- **Required work**:
Reproduce the data exactly as given, except for any images.

- **Material provided**:
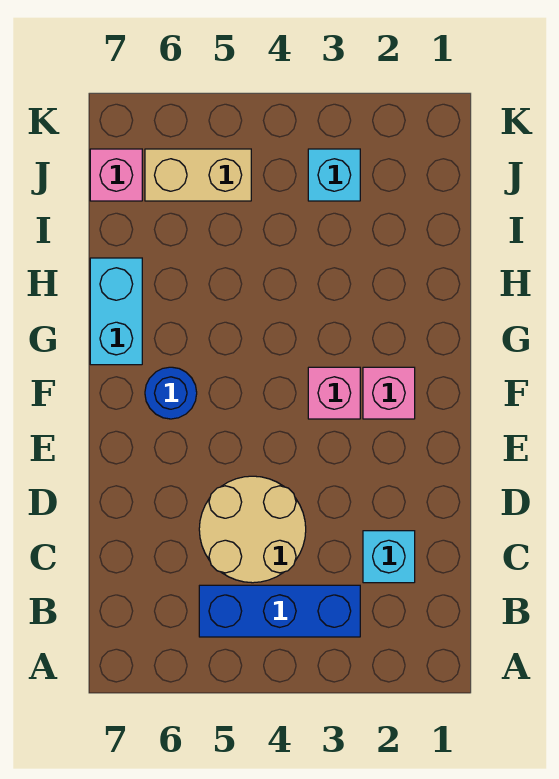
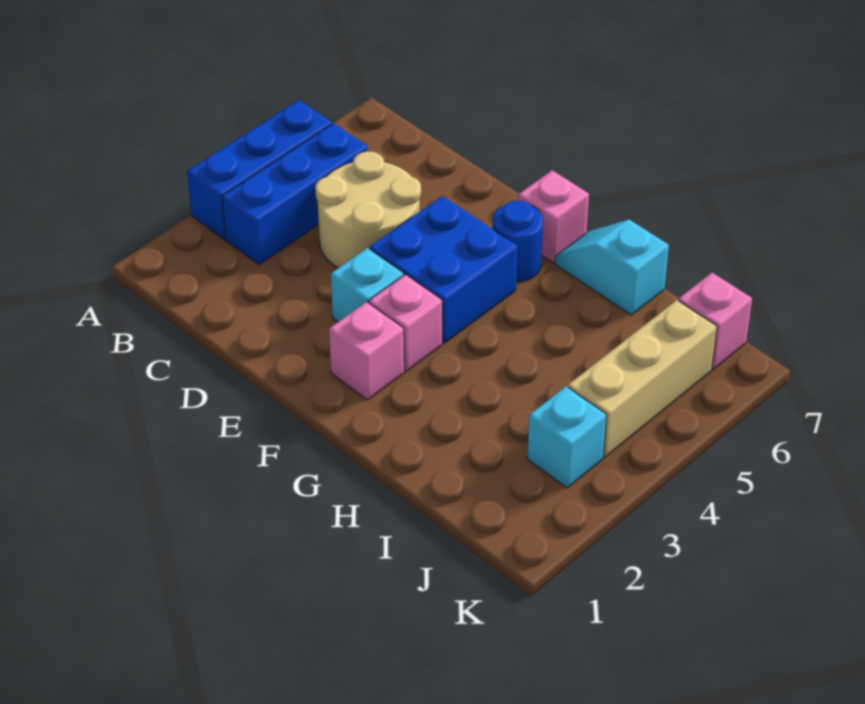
none -> blue brick A3:A5 level 1
cyan brick C2 level 1 -> cyan brick E3 level 1
none -> blue brick E4:F5 level 1
none -> pink brick F7 level 1
cyan brick G7:H7 level 1 -> cyan slope G7:H7 level 1 top H
tan brick J5:J6 level 1 -> tan brick J4:J6 level 1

- **Exercise output**:
none -> blue brick A3:A5 level 1
cyan brick C2 level 1 -> cyan brick E3 level 1
none -> blue brick E4:F5 level 1
none -> pink brick F7 level 1
cyan brick G7:H7 level 1 -> cyan slope G7:H7 level 1 top H
tan brick J5:J6 level 1 -> tan brick J4:J6 level 1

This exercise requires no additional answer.